What the task requires - Starting with the line that contains "colour,plate in blue" and stopping after the line that contains "appeared,,,drum in grey", return each line below exactly as written, with no others.

Input data -

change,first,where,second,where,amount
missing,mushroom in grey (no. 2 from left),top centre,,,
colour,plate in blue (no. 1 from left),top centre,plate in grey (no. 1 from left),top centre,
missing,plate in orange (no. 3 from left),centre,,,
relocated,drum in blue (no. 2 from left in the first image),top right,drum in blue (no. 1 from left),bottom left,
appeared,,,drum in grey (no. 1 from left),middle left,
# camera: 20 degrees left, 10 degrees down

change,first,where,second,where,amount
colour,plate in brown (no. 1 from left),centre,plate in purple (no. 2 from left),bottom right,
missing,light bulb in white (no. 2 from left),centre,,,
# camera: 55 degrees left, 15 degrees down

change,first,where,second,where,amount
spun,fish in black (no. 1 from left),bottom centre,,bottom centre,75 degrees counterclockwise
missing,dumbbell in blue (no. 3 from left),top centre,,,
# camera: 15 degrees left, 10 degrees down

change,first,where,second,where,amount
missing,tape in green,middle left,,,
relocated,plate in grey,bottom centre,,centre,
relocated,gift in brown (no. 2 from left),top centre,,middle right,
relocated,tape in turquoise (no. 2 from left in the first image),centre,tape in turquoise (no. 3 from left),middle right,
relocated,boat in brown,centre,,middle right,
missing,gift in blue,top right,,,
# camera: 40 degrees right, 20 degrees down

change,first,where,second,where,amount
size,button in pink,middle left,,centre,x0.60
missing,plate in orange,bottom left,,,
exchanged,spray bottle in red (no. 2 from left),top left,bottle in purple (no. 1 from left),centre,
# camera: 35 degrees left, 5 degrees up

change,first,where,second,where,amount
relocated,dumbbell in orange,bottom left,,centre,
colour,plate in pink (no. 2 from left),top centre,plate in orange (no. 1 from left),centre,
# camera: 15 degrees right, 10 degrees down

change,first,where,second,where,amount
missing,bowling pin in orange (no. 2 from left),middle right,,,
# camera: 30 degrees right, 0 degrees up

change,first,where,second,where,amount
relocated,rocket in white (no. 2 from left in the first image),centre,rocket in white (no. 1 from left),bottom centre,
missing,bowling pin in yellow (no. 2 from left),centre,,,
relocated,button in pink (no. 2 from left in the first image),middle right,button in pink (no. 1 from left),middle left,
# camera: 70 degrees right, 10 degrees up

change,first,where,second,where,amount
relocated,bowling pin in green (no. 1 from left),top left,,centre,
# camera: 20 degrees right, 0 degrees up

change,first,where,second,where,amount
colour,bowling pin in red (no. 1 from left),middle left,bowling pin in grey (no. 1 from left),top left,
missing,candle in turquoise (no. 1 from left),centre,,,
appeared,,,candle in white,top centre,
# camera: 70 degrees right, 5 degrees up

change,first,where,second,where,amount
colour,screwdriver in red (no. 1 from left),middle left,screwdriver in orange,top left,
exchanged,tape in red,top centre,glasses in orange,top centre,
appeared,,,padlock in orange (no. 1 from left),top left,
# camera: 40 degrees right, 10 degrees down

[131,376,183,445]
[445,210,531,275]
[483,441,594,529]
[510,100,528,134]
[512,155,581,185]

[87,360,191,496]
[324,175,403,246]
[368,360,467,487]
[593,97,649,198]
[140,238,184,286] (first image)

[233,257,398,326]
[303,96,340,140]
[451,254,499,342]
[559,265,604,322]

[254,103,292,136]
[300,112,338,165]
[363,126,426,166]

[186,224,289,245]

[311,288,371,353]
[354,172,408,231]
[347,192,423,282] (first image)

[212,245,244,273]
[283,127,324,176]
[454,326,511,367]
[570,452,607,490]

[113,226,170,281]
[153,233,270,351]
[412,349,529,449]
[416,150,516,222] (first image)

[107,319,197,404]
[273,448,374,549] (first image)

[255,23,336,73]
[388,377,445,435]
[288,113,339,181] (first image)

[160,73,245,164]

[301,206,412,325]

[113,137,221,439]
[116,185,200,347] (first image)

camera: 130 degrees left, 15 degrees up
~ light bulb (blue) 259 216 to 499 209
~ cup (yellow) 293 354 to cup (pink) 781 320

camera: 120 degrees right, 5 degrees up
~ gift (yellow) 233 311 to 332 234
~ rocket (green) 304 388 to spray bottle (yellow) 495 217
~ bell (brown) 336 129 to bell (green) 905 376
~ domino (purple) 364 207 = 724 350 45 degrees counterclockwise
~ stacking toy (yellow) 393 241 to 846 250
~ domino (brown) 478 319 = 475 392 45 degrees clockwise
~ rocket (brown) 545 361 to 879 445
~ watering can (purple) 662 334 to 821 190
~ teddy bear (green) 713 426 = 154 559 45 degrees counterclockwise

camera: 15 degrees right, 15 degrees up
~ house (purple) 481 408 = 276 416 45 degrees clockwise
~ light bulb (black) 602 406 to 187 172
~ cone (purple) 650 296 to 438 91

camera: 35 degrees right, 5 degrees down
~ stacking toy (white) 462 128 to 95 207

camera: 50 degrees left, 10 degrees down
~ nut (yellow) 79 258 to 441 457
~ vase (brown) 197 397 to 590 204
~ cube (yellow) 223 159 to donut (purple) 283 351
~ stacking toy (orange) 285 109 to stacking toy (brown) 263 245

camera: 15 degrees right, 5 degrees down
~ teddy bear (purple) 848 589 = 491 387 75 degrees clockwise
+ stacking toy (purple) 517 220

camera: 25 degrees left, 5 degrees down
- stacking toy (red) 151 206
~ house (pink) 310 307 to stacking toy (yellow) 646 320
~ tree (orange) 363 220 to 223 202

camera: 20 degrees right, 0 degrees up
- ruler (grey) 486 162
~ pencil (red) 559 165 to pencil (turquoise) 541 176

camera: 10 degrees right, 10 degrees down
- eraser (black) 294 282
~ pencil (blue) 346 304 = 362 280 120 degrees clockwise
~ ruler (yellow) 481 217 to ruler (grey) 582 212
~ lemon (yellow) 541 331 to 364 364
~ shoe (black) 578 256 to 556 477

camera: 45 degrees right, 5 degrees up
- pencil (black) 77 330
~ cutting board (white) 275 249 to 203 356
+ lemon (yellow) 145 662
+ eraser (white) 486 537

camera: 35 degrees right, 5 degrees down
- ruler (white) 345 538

Output for this task -
colour,plate in blue (no. 1 from left),top centre,plate in grey (no. 1 from left),top centre,
missing,plate in orange (no. 3 from left),centre,,,
relocated,drum in blue (no. 2 from left in the first image),top right,drum in blue (no. 1 from left),bottom left,
appeared,,,drum in grey (no. 1 from left),middle left,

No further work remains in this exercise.